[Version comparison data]

******

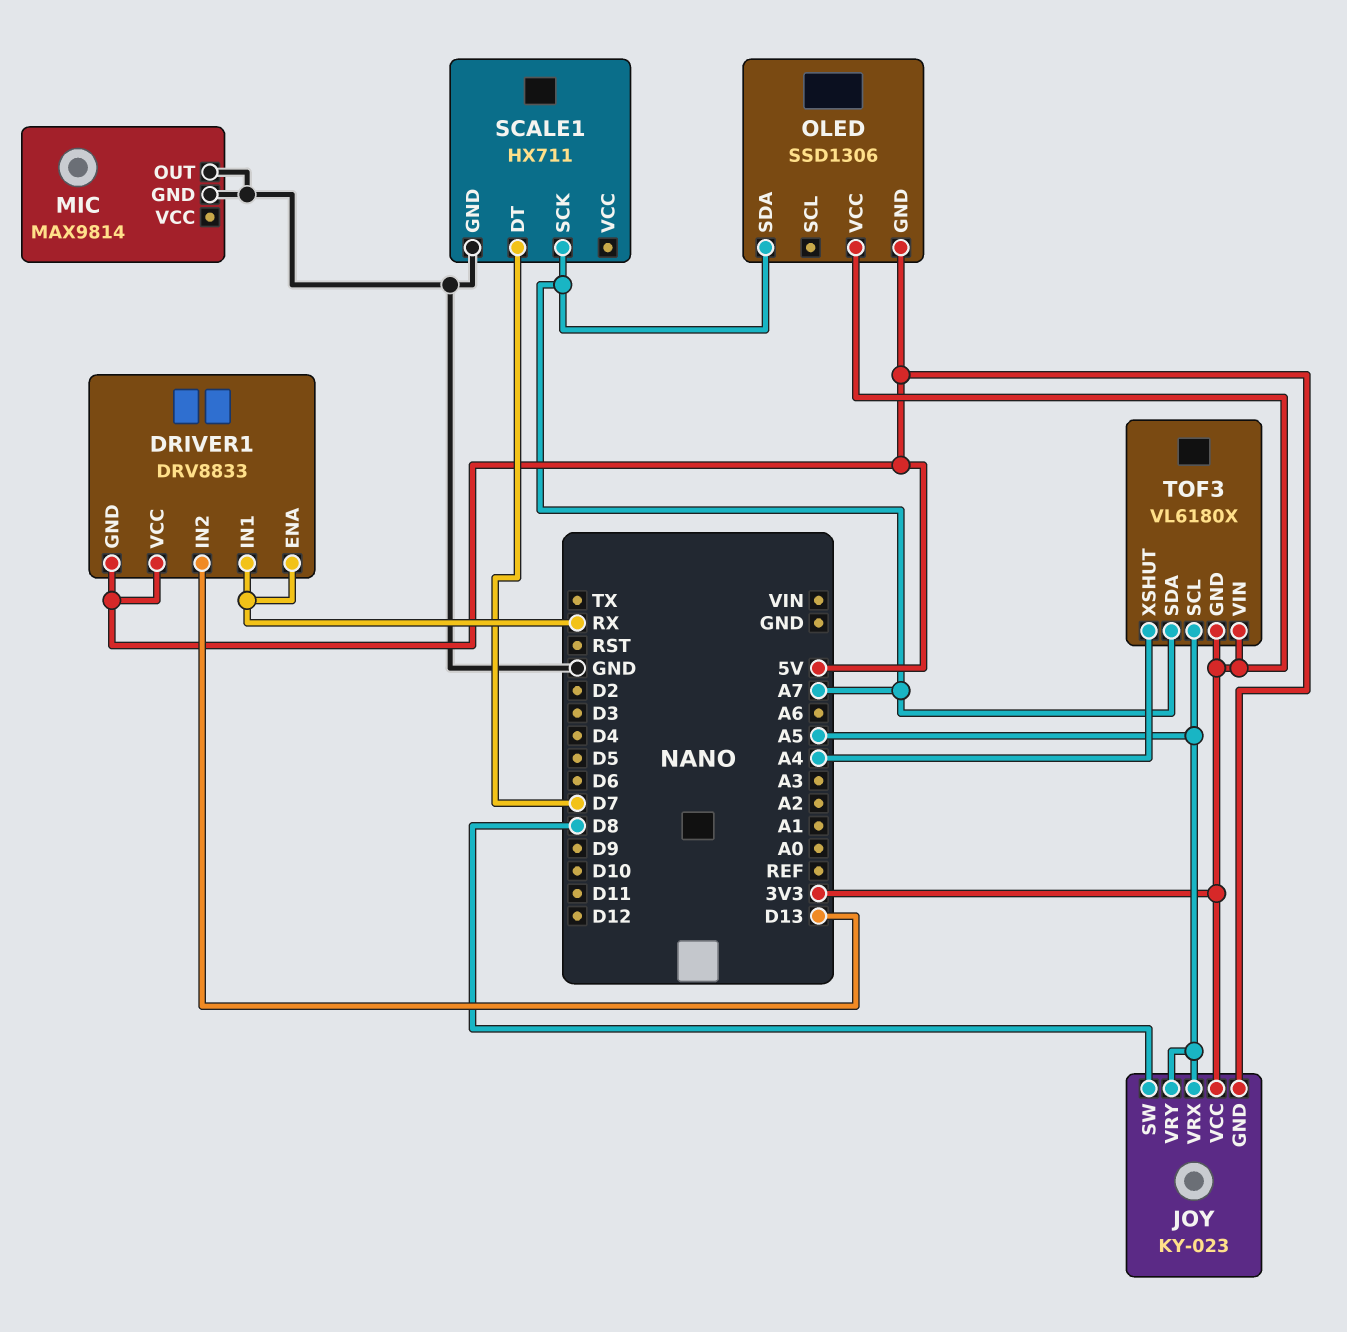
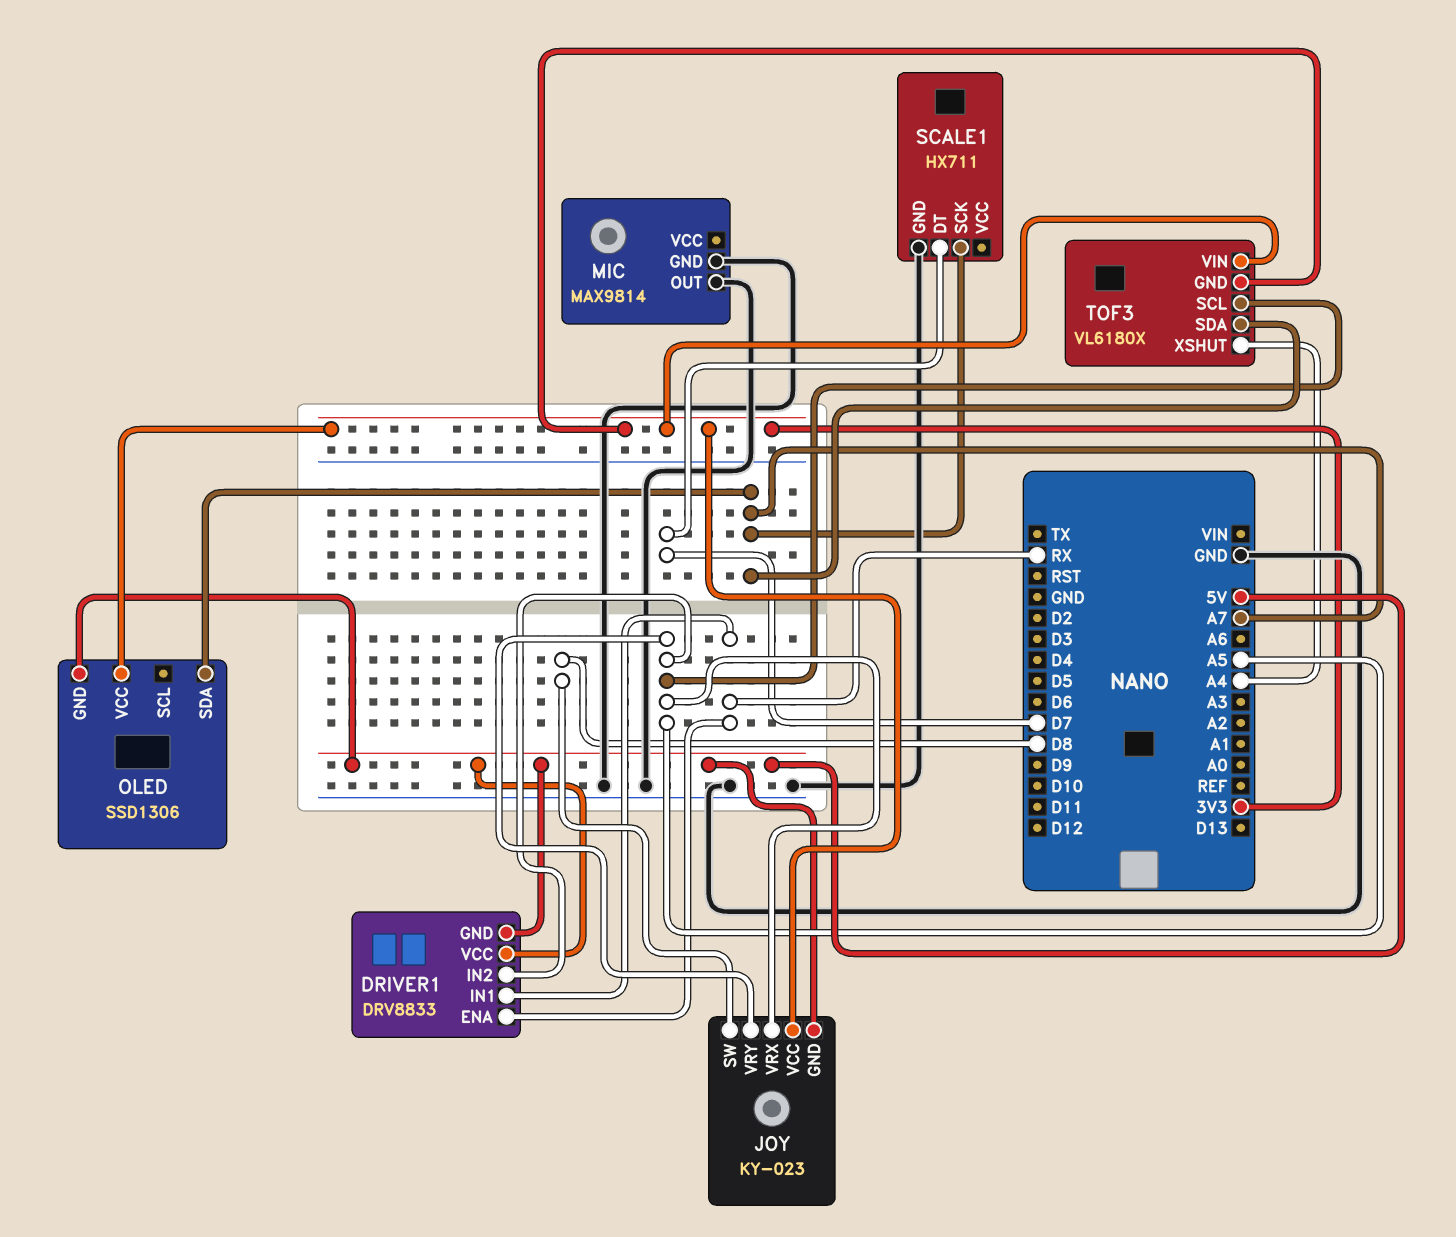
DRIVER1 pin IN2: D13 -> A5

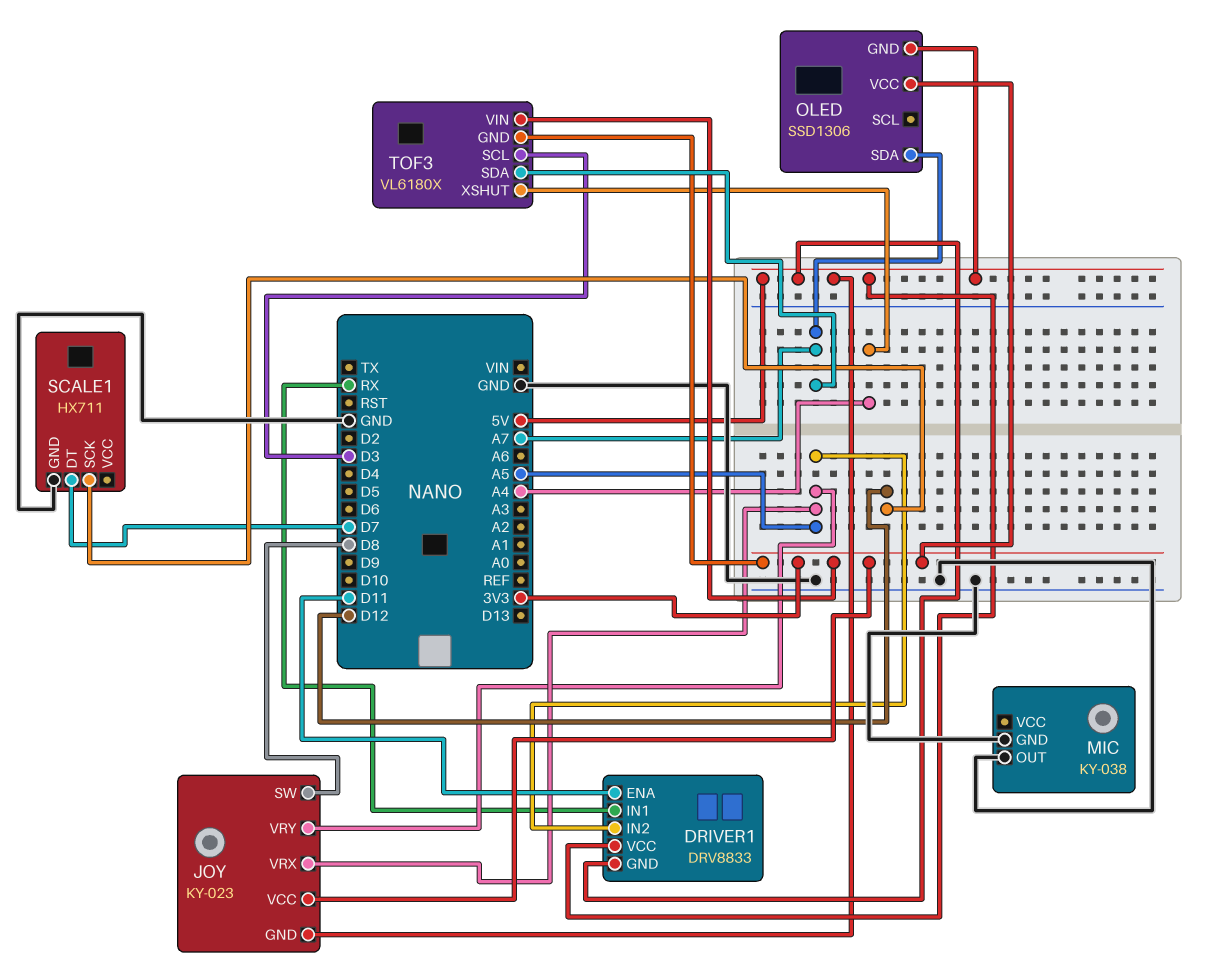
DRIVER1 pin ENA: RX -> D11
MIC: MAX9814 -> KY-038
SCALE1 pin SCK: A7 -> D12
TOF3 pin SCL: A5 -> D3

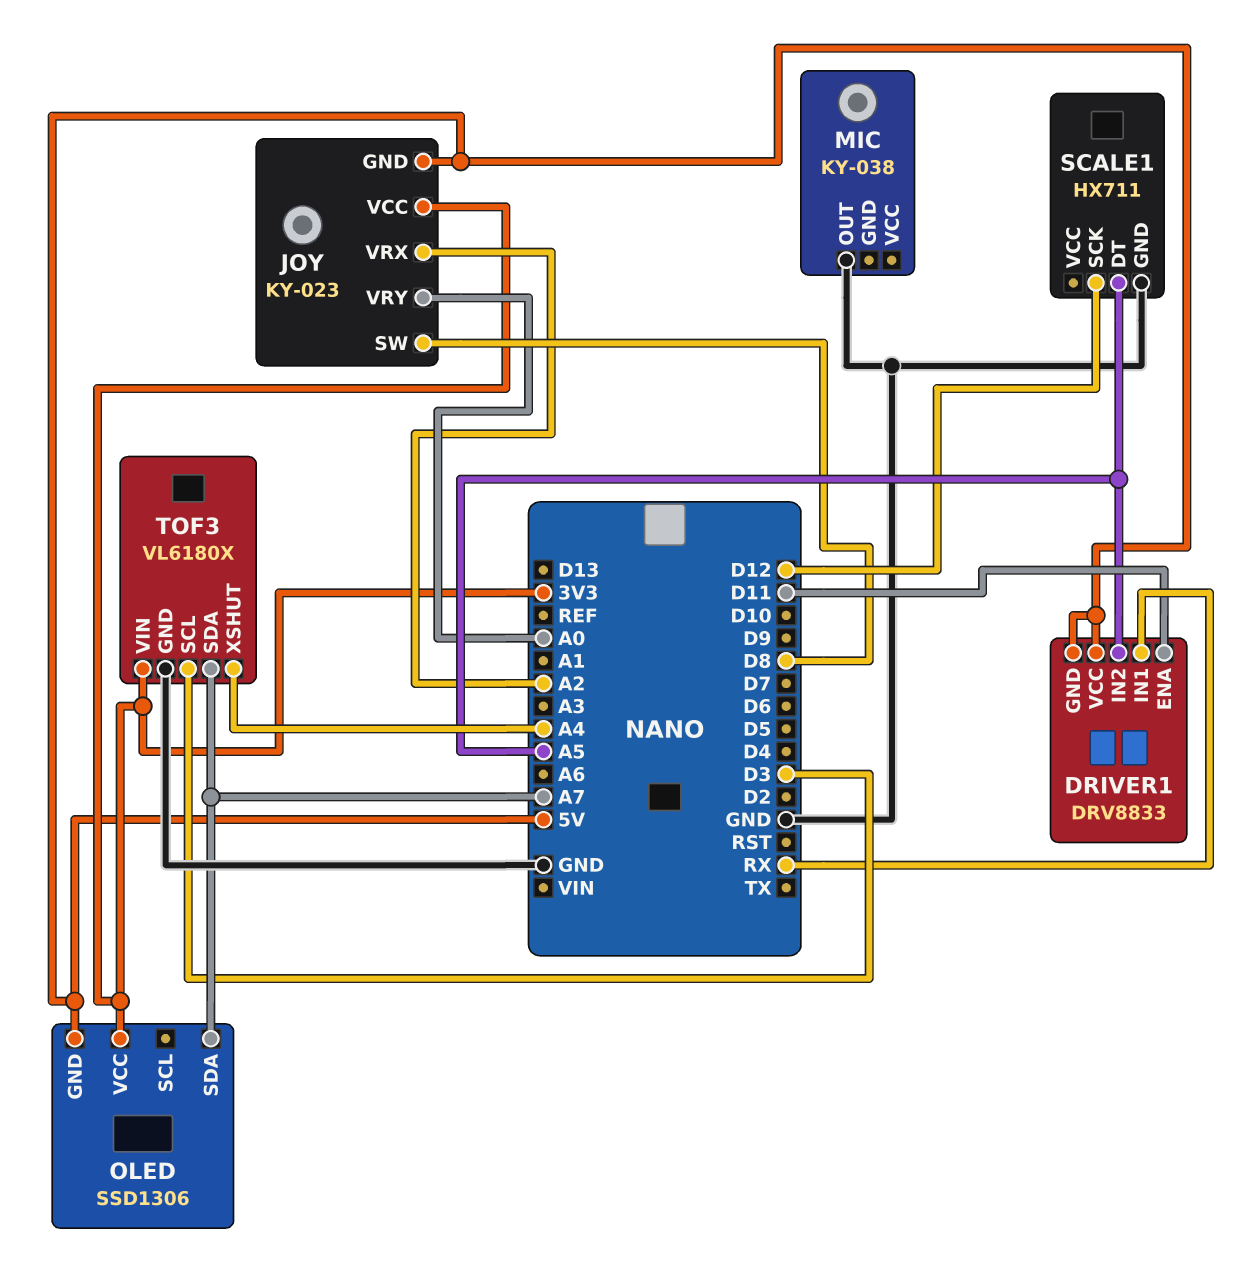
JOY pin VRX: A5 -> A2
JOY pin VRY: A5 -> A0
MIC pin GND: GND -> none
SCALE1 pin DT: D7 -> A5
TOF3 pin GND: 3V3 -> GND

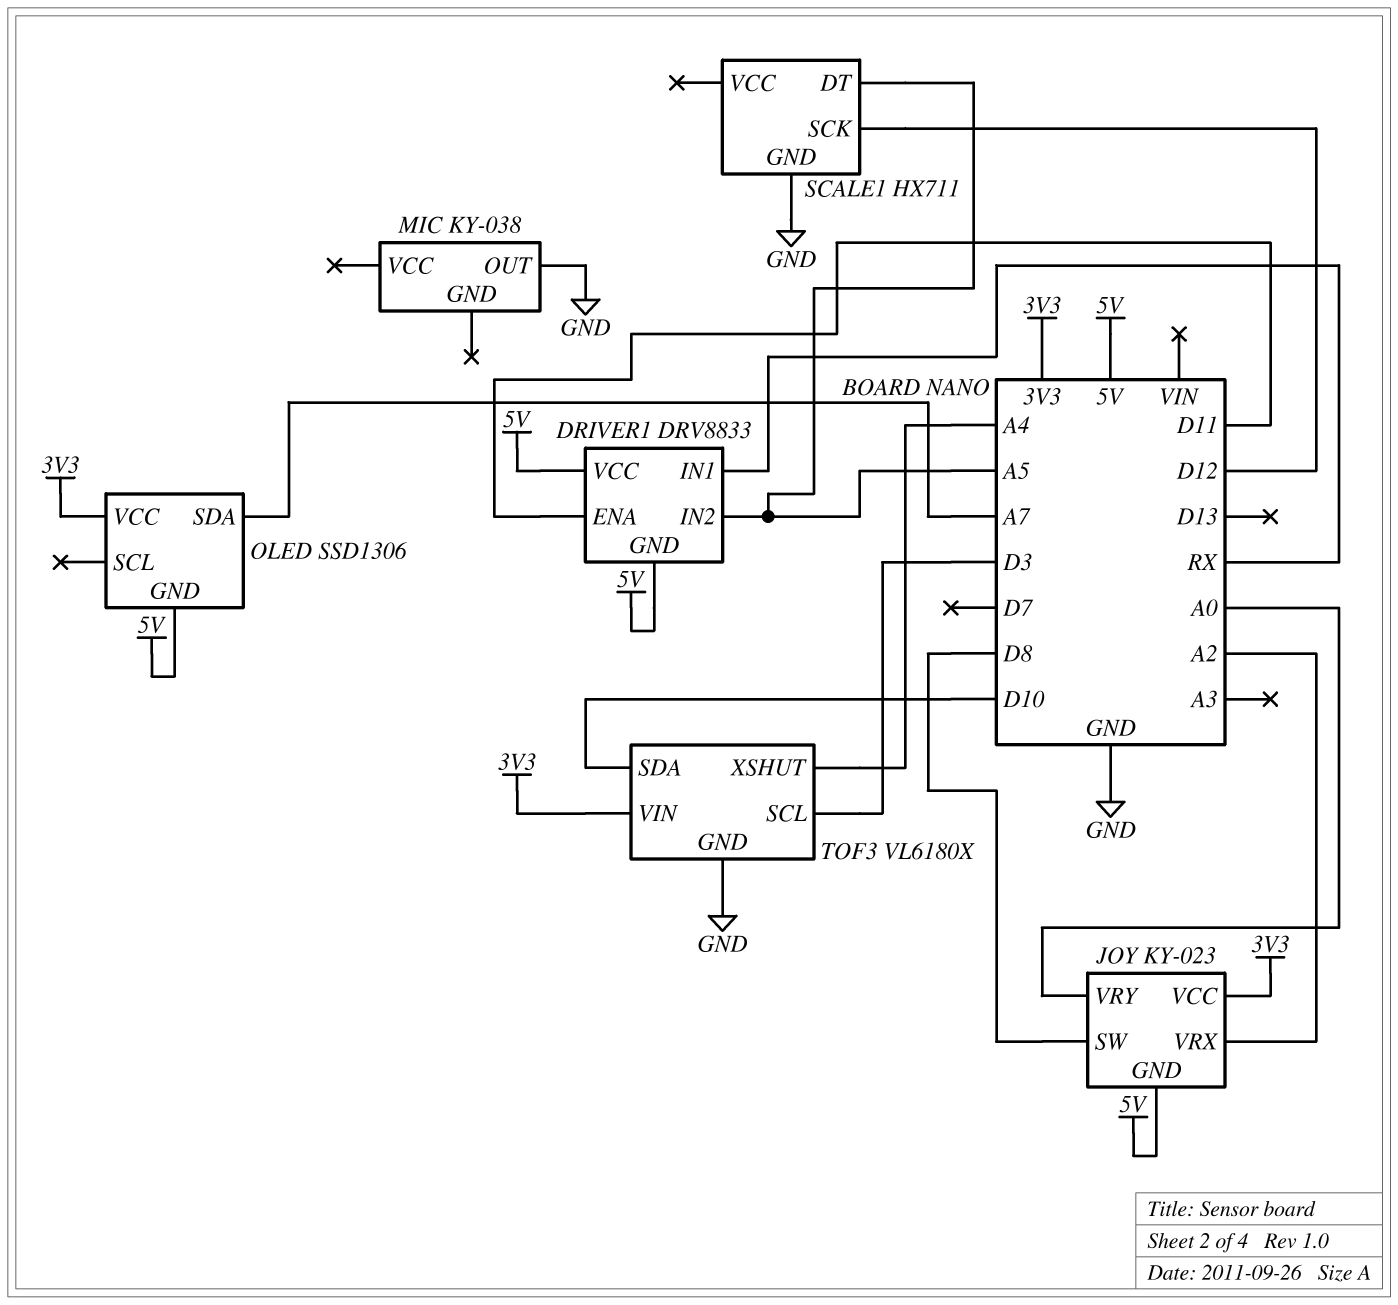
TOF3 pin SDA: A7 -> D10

******

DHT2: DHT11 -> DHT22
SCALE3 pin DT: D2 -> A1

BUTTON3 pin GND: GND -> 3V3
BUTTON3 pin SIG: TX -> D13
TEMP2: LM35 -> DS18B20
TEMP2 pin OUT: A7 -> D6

******

*How to complete this task*
Please copy the lines above from the line with "DHT2: DHT11 -> DHT22" up to and including the line with "TEMP2 pin OUT: A7 -> D6", exactly as written and with nothing else.

*Task solution*
DHT2: DHT11 -> DHT22
SCALE3 pin DT: D2 -> A1

BUTTON3 pin GND: GND -> 3V3
BUTTON3 pin SIG: TX -> D13
TEMP2: LM35 -> DS18B20
TEMP2 pin OUT: A7 -> D6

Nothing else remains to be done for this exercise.